Recorded data Start Marker

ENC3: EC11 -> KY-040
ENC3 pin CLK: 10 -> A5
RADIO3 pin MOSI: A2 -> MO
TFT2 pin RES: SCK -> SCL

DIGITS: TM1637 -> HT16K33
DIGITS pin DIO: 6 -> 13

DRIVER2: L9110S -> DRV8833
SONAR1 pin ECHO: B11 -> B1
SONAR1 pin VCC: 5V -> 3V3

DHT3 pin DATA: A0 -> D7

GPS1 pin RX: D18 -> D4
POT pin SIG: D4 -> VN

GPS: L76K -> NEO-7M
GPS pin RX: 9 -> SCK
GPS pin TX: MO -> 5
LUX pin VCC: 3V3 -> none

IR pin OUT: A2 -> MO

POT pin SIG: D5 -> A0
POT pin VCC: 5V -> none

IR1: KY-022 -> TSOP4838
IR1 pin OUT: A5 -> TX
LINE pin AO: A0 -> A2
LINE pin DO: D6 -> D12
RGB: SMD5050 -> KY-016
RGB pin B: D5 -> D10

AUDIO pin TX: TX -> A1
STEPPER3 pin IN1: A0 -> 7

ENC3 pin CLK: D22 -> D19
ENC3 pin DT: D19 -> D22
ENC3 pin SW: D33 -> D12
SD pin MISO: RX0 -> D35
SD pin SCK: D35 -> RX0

Recorded data End Marker

> [Work item] Give back exactly the lines running from the line that has "RGB: SMD5050 -> KY-016" to the end of the entries above.

> [Result for this exercise]
RGB: SMD5050 -> KY-016
RGB pin B: D5 -> D10

AUDIO pin TX: TX -> A1
STEPPER3 pin IN1: A0 -> 7

ENC3 pin CLK: D22 -> D19
ENC3 pin DT: D19 -> D22
ENC3 pin SW: D33 -> D12
SD pin MISO: RX0 -> D35
SD pin SCK: D35 -> RX0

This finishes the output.